DESCRIPTION OF THE TASK: Give the lines below again exactly, starting with the line that holds "J1 pin 2: none -> W1" and going on through the line that holds "U3 pin THR: U3/DIS -> W23".

DATA EXCERPTS:
--------------------

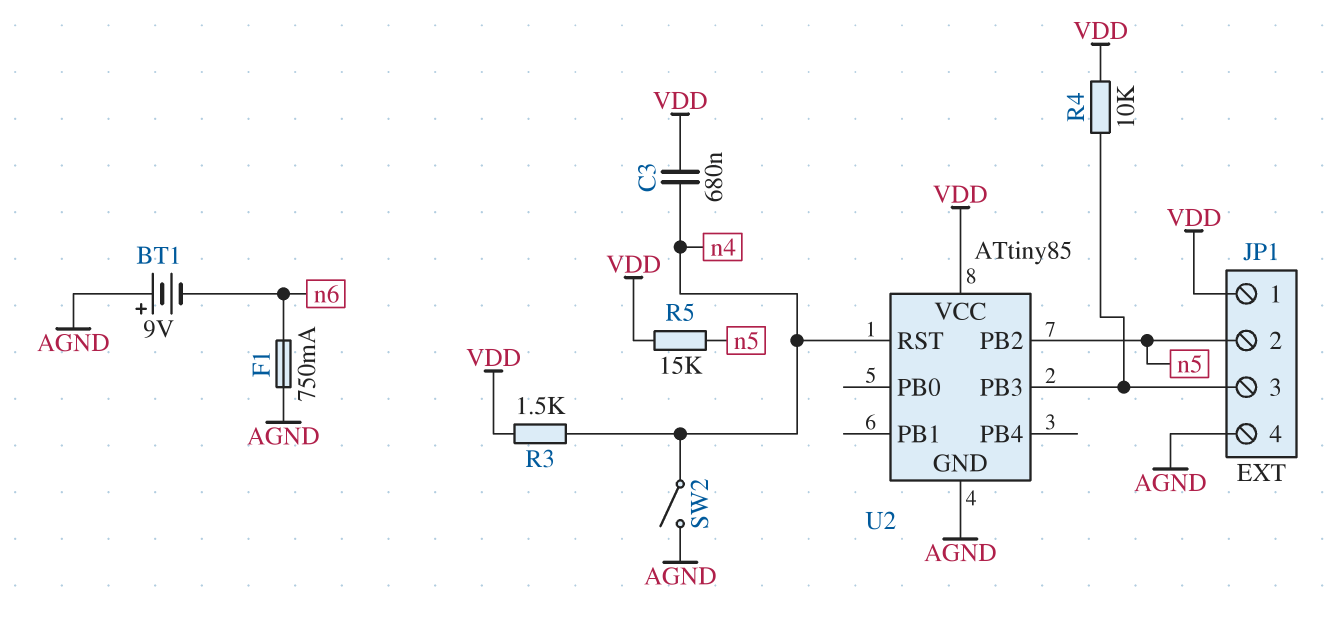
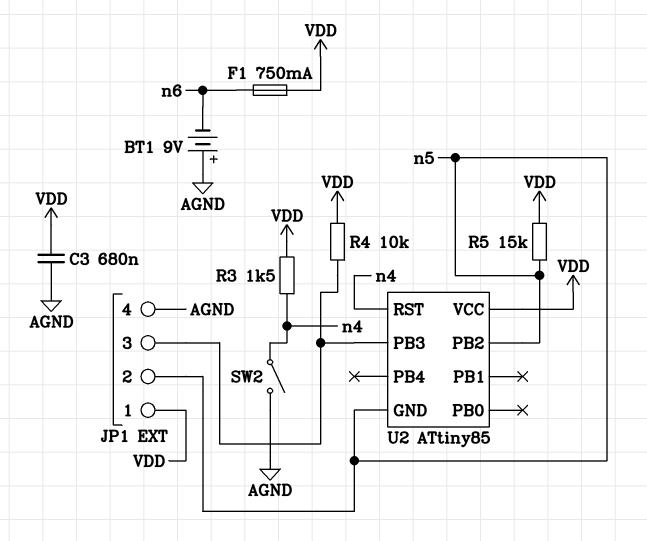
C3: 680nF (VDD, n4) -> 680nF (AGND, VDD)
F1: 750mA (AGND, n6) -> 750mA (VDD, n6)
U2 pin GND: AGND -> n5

--------------------

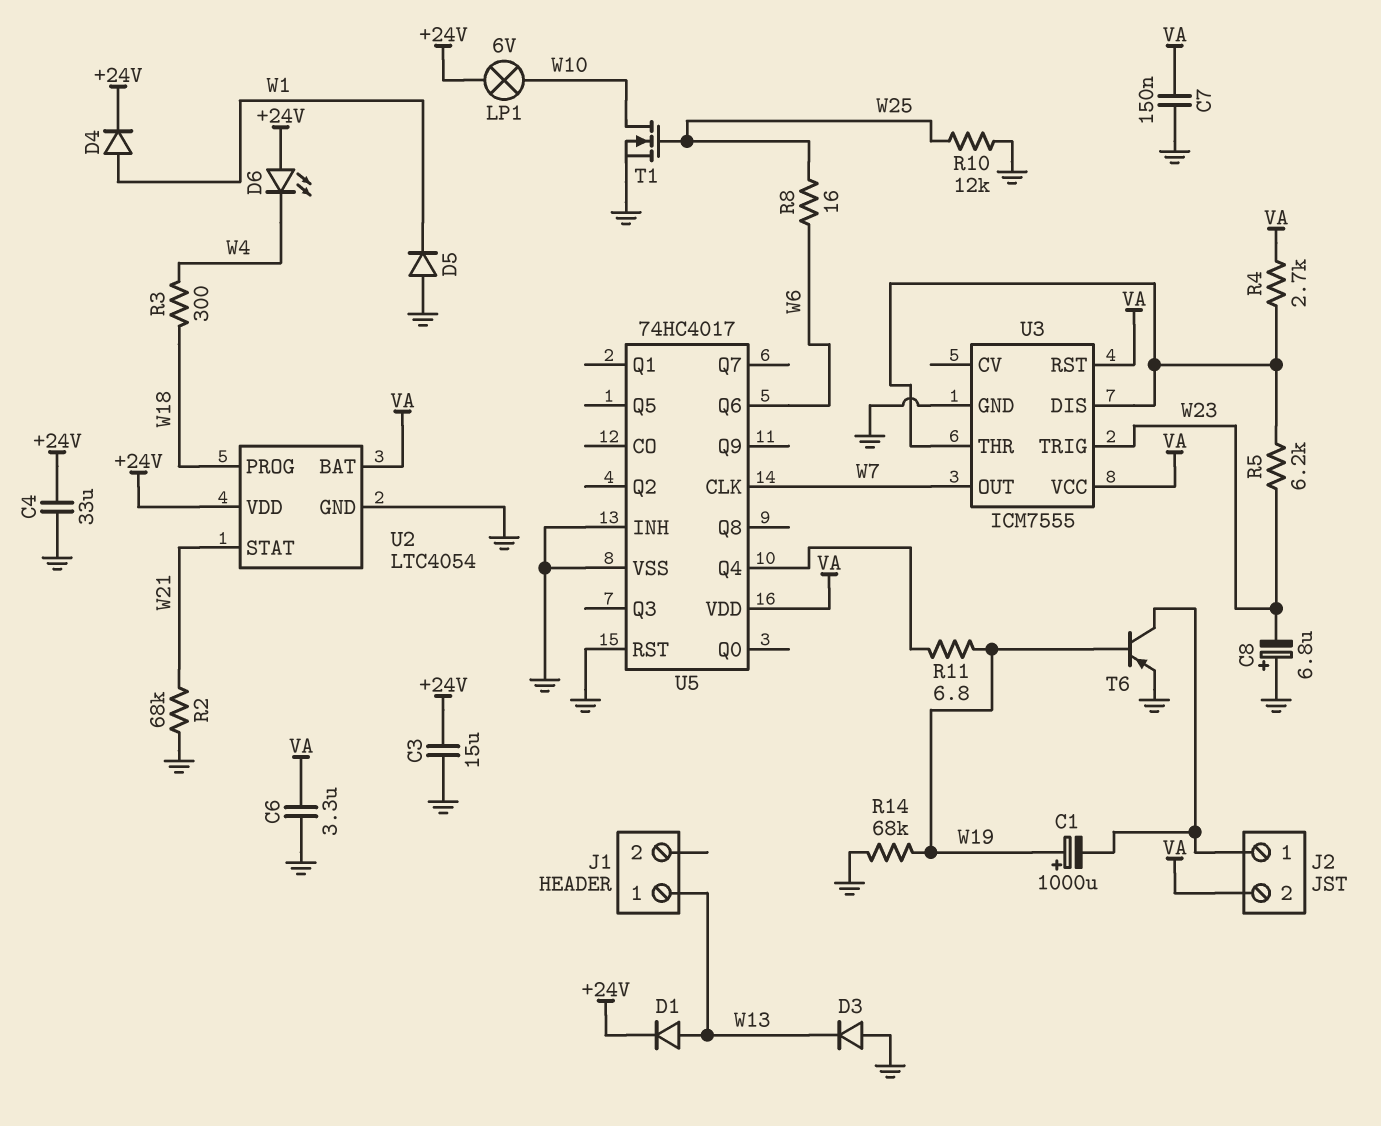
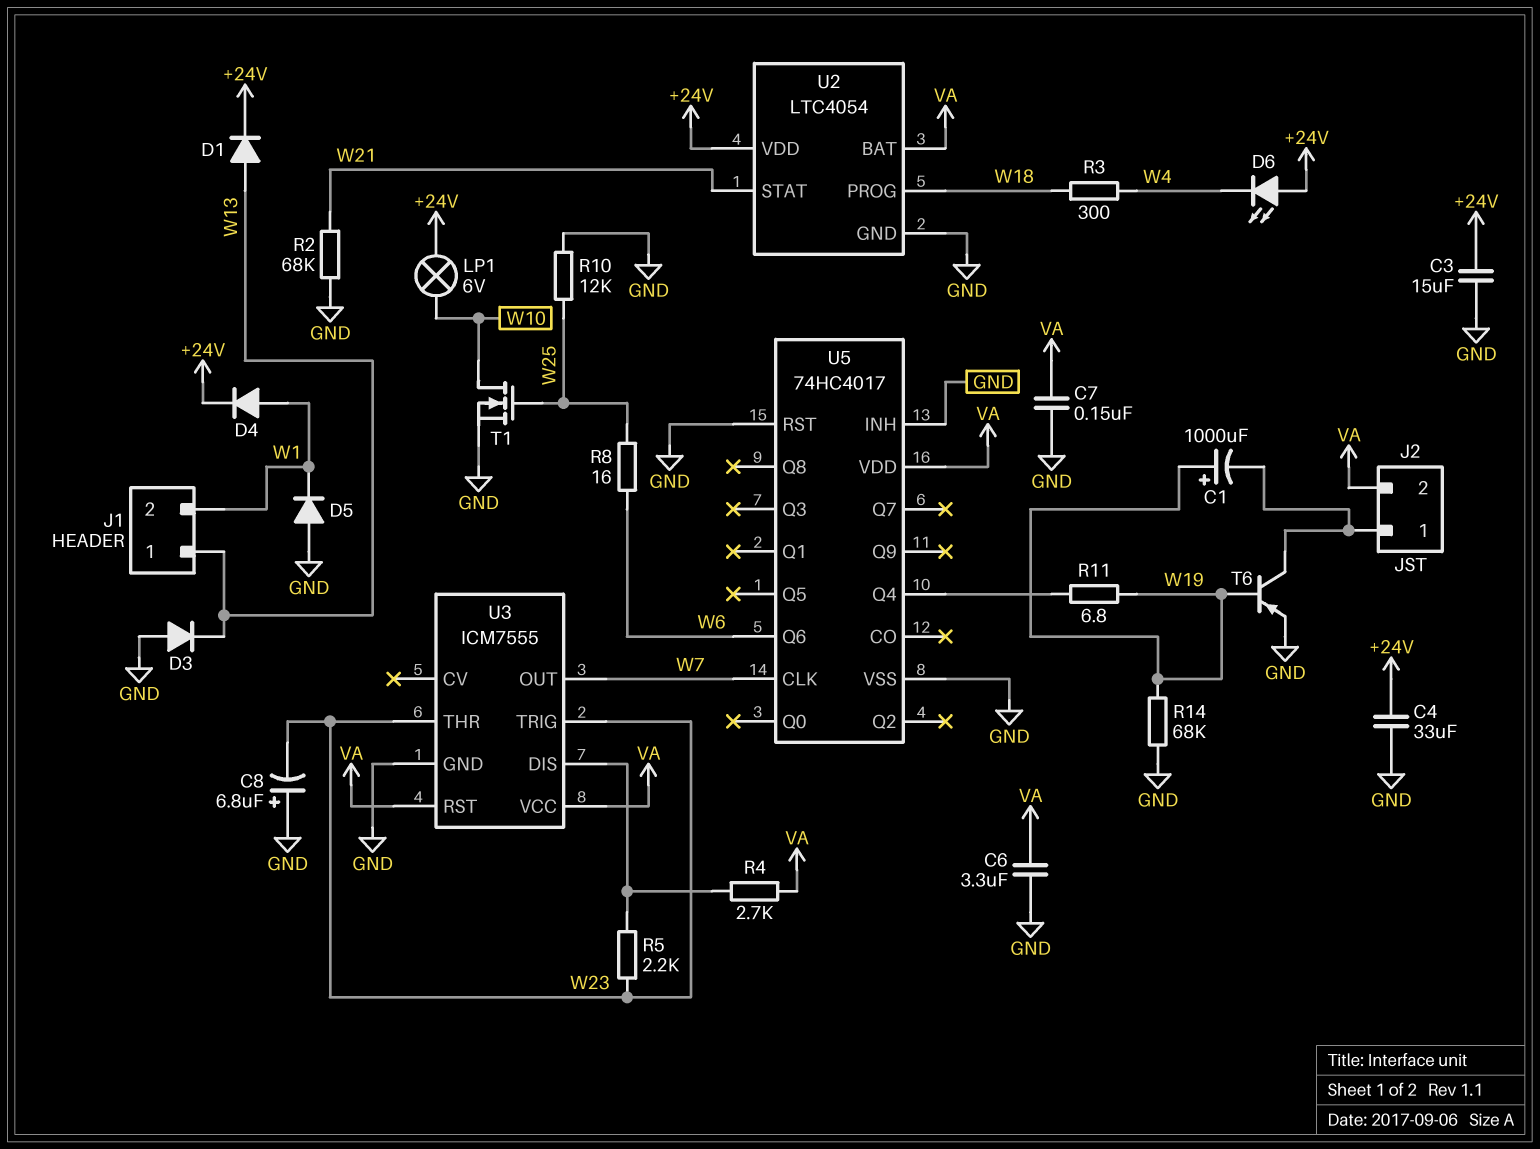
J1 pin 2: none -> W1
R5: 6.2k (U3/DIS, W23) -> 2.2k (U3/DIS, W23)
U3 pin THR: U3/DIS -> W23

--------------------

ANSWER FOR THIS EXERCISE:
J1 pin 2: none -> W1
R5: 6.2k (U3/DIS, W23) -> 2.2k (U3/DIS, W23)
U3 pin THR: U3/DIS -> W23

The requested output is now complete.